### WHAT TO WORK ON
Quote all of the data exactly as given. Skip every picture it contains.

(Object matching data)

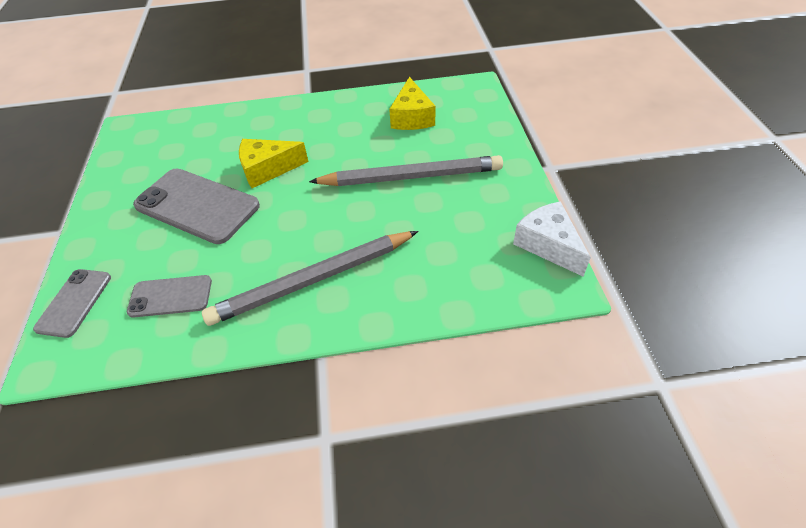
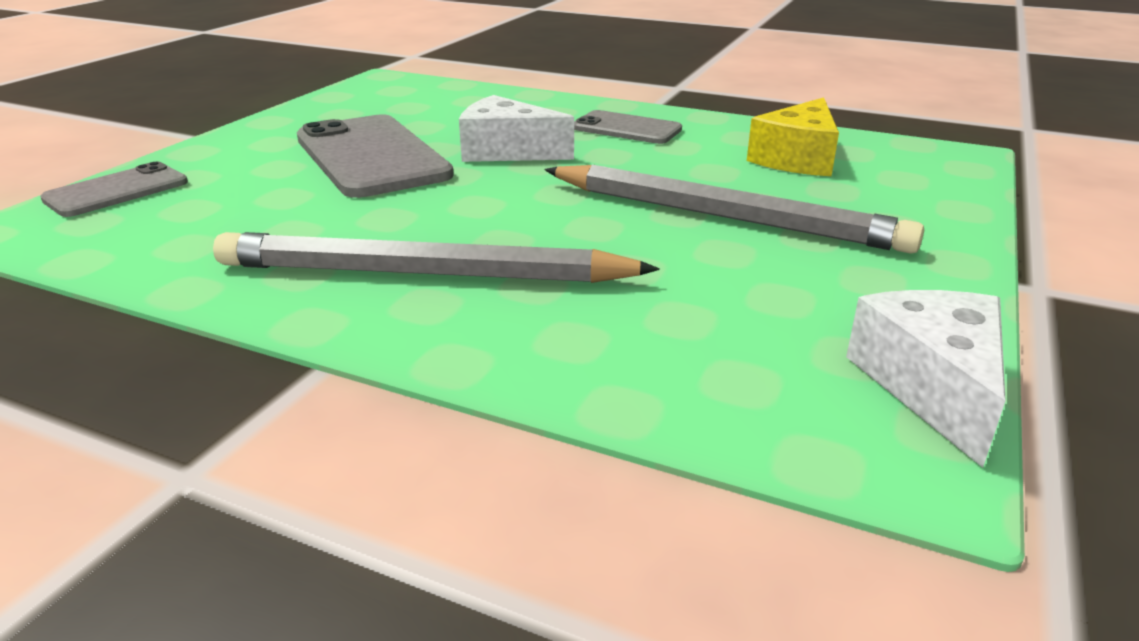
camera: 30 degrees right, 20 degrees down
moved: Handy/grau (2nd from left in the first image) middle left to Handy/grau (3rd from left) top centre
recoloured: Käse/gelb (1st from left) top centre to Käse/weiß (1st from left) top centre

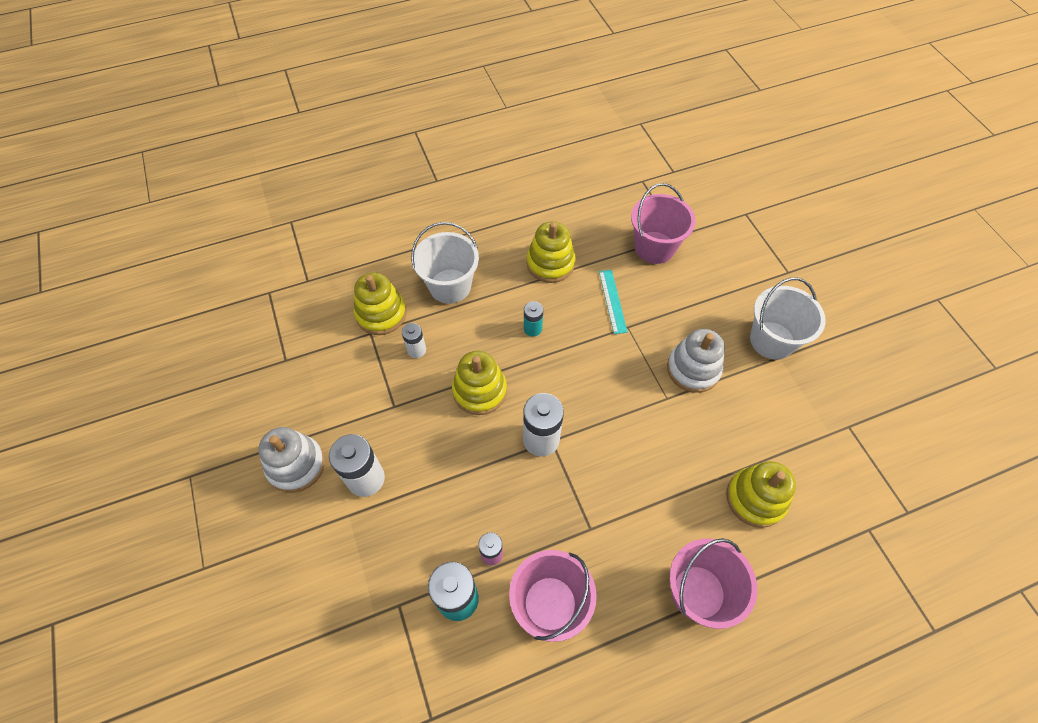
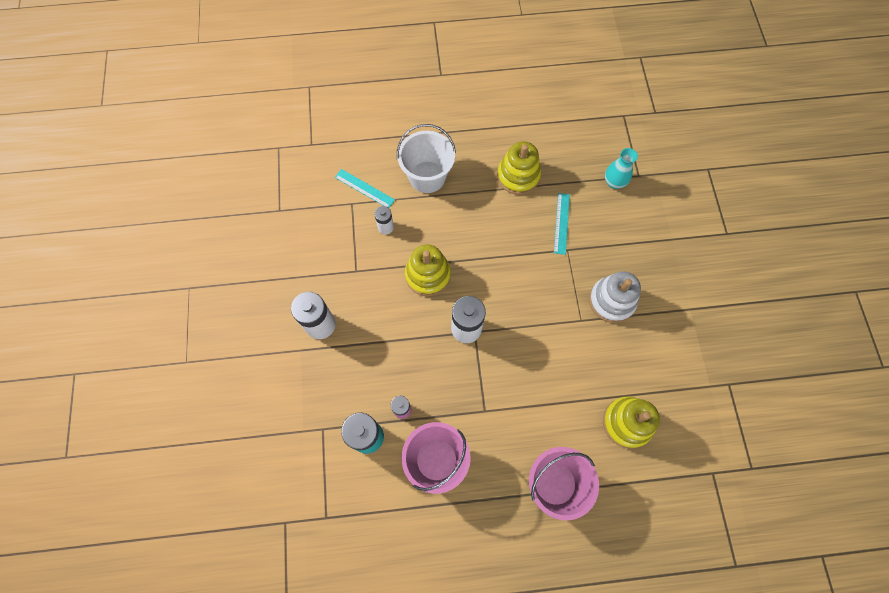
camera: 15 degrees right, 10 degrees up
removed: Stapelspielzeug/weiß (1st from left) middle left; Batterie/türkis (2nd from left) centre; Eimer/weiß (2nd from left) middle right
replaced: Stapelspielzeug/gelb (1st from left) centre to Lineal/türkis (1st from left) top centre; Eimer/rosa (2nd from left) top centre to Vase/türkis top right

### TASK RESULT
camera: 30 degrees right, 20 degrees down
moved: Handy/grau (2nd from left in the first image) middle left to Handy/grau (3rd from left) top centre
recoloured: Käse/gelb (1st from left) top centre to Käse/weiß (1st from left) top centre

camera: 15 degrees right, 10 degrees up
removed: Stapelspielzeug/weiß (1st from left) middle left; Batterie/türkis (2nd from left) centre; Eimer/weiß (2nd from left) middle right
replaced: Stapelspielzeug/gelb (1st from left) centre to Lineal/türkis (1st from left) top centre; Eimer/rosa (2nd from left) top centre to Vase/türkis top right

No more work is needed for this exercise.